_YOUR GOAL_
Extract every line from the rows below that contains the string "acciaccatura", and list those lines in their original order.

_TASK INPUTS_
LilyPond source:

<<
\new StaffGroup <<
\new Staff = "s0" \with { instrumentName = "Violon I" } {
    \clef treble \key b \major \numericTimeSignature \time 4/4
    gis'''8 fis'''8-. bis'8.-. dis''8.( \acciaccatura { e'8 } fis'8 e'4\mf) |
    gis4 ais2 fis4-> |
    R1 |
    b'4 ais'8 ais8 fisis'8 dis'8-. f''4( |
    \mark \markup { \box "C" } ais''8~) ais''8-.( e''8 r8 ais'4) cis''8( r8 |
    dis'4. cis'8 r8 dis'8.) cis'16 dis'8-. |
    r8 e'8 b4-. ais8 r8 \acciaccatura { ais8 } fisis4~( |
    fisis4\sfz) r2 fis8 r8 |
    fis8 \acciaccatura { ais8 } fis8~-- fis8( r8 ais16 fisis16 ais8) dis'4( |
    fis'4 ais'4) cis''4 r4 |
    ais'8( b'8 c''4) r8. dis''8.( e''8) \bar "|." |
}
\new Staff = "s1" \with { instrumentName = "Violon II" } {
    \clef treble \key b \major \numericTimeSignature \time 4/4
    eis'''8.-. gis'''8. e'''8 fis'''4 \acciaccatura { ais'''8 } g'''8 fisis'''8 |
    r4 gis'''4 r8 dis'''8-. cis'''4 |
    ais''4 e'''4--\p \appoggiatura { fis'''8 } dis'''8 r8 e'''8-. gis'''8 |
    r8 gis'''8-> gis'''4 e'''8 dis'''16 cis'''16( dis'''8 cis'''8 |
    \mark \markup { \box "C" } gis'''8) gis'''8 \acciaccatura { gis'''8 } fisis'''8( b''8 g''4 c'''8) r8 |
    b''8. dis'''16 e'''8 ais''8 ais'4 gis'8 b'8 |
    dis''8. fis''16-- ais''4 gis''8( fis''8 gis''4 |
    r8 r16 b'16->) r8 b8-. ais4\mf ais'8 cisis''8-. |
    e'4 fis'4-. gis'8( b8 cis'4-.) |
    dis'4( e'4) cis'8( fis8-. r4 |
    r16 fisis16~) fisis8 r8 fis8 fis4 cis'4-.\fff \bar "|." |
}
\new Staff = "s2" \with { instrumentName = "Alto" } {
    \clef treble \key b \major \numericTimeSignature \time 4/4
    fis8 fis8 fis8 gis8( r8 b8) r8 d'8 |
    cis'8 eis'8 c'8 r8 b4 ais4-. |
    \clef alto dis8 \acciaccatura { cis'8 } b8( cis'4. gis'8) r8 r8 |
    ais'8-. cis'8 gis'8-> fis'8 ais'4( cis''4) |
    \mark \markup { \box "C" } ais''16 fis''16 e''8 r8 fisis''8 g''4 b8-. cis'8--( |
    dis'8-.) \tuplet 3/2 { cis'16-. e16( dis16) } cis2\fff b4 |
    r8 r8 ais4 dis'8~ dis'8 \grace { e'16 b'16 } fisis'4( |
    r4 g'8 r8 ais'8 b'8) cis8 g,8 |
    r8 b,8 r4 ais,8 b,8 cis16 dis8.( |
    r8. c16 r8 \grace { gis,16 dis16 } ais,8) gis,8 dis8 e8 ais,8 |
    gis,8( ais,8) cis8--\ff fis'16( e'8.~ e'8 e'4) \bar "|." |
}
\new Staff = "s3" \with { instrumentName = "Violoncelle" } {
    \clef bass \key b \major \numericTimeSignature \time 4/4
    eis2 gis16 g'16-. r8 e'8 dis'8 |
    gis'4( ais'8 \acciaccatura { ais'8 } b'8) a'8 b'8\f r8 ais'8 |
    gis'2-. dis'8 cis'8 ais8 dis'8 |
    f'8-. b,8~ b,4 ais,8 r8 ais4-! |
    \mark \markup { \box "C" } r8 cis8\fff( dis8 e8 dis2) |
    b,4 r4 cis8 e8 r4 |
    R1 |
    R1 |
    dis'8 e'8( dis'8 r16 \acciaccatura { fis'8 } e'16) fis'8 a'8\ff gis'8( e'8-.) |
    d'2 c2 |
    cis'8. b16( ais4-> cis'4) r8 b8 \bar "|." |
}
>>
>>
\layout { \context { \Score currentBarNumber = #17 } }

==

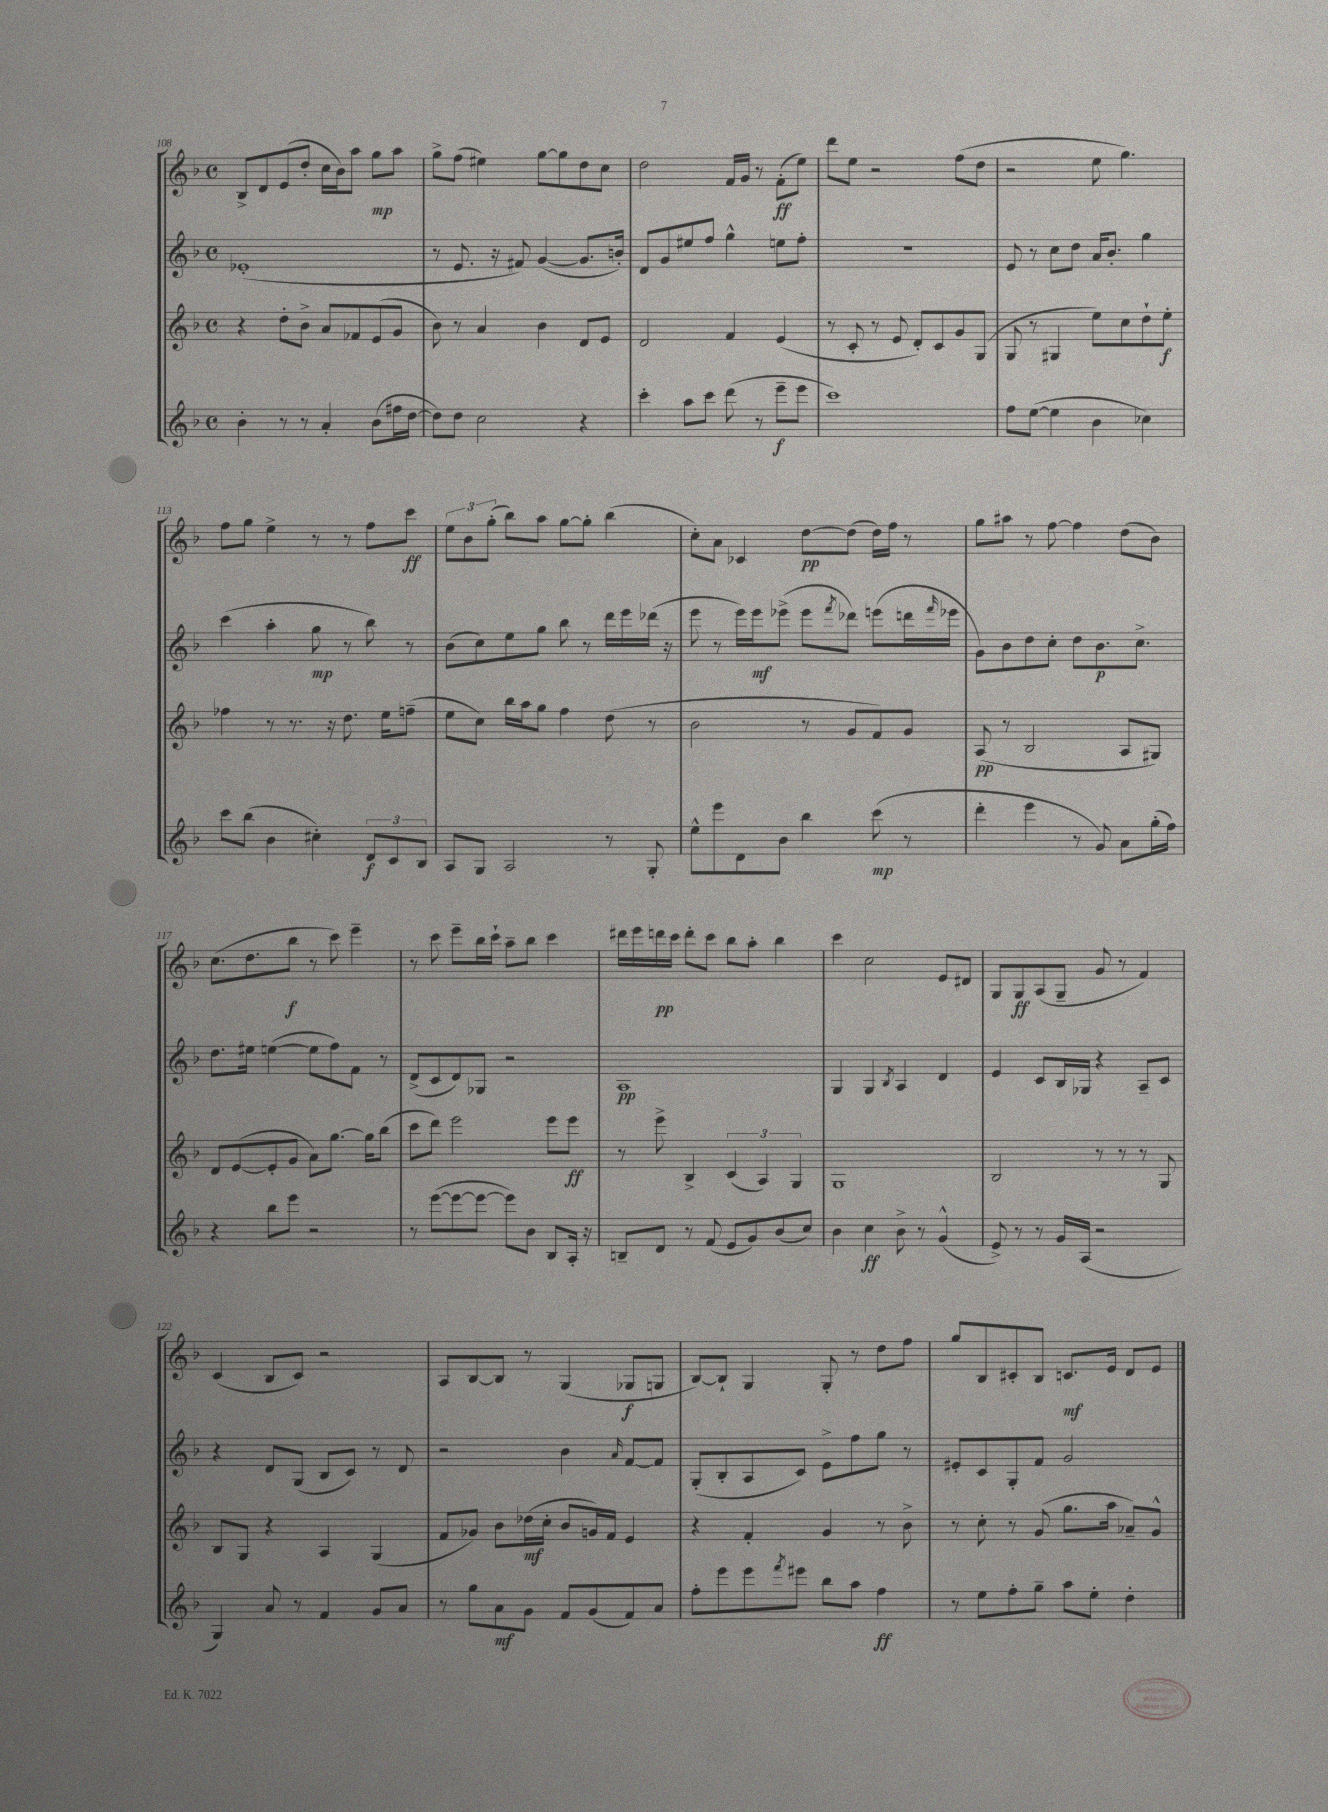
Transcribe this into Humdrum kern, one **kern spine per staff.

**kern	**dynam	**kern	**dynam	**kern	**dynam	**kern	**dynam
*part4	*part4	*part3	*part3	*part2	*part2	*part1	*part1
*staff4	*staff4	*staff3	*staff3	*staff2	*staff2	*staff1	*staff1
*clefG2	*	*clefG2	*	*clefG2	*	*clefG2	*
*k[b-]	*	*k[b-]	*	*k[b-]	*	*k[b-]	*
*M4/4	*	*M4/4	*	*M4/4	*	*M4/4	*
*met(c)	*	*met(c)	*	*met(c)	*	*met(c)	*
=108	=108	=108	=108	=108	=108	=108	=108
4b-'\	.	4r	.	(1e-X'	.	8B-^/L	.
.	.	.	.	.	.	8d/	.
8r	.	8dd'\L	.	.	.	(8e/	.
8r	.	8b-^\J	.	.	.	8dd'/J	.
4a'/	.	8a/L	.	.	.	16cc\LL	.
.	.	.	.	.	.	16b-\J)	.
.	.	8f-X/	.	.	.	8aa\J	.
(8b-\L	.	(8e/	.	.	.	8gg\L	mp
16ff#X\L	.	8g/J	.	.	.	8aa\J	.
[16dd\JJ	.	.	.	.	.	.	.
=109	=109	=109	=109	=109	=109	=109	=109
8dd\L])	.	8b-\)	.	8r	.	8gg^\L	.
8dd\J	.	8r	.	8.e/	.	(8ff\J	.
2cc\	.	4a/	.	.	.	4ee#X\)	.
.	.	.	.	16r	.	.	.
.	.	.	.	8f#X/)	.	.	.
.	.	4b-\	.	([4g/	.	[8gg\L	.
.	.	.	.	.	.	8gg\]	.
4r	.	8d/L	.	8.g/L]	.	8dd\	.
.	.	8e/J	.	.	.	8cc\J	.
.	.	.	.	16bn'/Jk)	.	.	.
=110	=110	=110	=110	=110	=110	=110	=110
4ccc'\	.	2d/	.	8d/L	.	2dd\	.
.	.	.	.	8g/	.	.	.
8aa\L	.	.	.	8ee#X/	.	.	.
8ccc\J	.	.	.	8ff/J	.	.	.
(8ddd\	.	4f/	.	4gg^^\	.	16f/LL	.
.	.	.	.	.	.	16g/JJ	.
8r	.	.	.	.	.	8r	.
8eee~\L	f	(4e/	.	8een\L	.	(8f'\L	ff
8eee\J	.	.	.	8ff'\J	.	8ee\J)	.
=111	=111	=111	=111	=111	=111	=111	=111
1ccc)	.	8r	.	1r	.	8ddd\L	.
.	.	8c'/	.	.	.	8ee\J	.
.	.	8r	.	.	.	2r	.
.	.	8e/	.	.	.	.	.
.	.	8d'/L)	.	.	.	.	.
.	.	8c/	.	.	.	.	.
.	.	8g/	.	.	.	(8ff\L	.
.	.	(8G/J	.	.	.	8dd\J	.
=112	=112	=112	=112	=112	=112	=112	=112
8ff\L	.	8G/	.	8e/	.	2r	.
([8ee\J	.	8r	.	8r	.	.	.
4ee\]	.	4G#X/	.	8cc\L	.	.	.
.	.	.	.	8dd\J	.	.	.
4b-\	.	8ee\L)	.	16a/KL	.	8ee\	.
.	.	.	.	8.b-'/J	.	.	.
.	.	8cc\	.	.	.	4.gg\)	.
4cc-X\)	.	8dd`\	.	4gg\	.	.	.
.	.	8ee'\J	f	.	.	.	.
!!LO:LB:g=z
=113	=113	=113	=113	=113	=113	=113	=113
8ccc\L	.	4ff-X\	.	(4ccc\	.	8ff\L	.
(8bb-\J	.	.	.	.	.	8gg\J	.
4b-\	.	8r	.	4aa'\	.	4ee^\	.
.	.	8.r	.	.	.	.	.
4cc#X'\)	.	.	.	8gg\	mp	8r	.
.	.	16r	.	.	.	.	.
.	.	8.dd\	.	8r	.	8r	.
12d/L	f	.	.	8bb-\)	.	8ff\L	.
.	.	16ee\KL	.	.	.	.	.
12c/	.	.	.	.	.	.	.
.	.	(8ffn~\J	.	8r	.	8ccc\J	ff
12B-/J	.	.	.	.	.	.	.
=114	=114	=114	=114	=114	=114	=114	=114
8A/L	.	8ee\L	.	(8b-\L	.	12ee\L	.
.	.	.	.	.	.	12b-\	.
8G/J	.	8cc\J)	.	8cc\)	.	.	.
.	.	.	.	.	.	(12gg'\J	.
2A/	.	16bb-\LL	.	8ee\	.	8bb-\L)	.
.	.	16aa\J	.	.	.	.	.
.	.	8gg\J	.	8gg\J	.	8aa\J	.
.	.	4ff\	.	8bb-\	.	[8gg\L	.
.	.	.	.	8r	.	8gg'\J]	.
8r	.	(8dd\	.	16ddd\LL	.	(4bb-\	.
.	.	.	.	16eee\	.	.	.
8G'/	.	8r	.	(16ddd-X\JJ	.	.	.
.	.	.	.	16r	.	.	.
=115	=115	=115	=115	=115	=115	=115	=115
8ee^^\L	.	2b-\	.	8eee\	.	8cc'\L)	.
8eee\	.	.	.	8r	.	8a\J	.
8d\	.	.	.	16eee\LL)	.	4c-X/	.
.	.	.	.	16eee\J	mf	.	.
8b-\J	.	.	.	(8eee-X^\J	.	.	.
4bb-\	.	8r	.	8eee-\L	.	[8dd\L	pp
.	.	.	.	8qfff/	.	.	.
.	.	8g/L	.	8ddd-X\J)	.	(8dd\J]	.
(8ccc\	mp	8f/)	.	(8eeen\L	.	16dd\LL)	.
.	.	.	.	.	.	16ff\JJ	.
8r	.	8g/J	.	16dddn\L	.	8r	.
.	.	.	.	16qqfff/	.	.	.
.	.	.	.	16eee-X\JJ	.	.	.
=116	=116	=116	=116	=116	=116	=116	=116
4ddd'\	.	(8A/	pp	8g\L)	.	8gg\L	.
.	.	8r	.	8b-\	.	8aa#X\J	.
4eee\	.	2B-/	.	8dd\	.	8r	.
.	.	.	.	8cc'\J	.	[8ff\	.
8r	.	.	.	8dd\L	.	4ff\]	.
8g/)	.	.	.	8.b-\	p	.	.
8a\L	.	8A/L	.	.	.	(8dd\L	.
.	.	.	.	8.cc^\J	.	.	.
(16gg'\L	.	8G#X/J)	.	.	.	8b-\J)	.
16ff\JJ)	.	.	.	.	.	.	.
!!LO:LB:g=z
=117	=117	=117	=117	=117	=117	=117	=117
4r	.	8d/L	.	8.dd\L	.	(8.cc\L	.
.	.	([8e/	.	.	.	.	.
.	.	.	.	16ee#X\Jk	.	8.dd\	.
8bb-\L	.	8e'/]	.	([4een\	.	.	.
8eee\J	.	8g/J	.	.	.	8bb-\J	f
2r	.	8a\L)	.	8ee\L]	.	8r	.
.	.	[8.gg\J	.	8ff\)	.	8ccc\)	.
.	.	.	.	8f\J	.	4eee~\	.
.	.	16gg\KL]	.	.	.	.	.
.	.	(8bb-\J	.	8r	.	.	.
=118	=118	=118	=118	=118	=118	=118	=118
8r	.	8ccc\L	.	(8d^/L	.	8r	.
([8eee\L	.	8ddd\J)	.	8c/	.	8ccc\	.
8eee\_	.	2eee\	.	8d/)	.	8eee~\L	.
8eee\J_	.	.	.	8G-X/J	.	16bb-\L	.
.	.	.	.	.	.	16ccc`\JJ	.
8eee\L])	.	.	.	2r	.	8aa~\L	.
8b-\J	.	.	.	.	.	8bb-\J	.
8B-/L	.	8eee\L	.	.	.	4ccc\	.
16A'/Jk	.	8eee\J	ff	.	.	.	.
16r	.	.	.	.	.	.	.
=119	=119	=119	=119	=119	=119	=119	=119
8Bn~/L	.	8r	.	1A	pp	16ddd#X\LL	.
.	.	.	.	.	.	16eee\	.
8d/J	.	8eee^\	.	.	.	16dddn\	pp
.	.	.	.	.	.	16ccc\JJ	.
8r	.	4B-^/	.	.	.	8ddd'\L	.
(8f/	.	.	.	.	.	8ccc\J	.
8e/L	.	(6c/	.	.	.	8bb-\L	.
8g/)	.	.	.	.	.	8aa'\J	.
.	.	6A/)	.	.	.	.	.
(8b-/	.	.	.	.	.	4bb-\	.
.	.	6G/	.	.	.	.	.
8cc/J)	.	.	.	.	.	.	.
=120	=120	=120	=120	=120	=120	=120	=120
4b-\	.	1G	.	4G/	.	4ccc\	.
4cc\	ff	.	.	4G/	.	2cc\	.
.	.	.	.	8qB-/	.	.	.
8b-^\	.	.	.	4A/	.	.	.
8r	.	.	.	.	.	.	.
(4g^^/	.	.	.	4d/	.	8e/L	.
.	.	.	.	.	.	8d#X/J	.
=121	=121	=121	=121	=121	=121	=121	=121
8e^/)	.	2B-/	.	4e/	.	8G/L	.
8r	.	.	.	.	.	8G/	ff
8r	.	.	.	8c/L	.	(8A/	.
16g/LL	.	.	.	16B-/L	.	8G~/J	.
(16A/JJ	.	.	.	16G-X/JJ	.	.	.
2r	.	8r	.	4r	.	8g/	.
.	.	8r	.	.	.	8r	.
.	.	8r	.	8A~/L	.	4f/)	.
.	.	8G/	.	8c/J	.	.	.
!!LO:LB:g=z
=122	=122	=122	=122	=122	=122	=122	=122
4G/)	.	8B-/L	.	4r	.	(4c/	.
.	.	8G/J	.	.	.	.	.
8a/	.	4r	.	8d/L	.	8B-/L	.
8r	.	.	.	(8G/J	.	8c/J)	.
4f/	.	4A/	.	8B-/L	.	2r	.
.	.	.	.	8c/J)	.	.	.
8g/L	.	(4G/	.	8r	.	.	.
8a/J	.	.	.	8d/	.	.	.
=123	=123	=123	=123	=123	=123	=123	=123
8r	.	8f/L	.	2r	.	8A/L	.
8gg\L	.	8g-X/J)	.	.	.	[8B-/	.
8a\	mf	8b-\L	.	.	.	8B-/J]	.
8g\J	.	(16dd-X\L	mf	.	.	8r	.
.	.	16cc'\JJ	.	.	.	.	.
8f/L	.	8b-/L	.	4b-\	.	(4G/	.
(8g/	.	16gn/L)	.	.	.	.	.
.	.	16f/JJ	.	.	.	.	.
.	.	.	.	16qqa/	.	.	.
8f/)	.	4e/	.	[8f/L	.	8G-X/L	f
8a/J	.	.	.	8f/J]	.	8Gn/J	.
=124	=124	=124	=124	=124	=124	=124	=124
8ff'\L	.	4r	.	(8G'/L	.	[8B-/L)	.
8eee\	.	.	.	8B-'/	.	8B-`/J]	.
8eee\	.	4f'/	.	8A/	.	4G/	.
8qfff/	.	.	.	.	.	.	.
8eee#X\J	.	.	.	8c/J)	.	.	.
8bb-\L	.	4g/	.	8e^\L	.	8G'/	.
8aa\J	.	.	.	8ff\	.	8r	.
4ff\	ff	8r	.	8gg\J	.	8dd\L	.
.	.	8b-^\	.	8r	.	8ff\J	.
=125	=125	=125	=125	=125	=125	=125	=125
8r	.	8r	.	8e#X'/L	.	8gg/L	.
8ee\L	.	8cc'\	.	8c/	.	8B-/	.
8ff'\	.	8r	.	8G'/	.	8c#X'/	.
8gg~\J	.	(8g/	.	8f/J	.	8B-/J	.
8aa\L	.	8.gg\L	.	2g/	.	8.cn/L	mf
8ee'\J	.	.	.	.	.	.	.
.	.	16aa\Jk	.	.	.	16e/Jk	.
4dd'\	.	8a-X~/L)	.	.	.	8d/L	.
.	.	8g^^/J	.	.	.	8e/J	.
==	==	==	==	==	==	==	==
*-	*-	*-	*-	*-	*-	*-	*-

_FINISHED ANSWER_
    gis'''8 fis'''8-. bis'8.-. dis''8.( \acciaccatura { e'8 } fis'8 e'4\mf) |
    r8 e'8 b4-. ais8 r8 \acciaccatura { ais8 } fisis4~( |
    fis8 \acciaccatura { ais8 } fis8~-- fis8( r8 ais16 fisis16 ais8) dis'4( |
    eis'''8.-. gis'''8. e'''8 fis'''4 \acciaccatura { ais'''8 } g'''8 fisis'''8 |
    \mark \markup { \box "C" } gis'''8) gis'''8 \acciaccatura { gis'''8 } fisis'''8( b''8 g''4 c'''8) r8 |
    \clef alto dis8 \acciaccatura { cis'8 } b8( cis'4. gis'8) r8 r8 |
    gis'4( ais'8 \acciaccatura { ais'8 } b'8) a'8 b'8\f r8 ais'8 |
    dis'8 e'8( dis'8 r16 \acciaccatura { fis'8 } e'16) fis'8 a'8\ff gis'8( e'8-.) |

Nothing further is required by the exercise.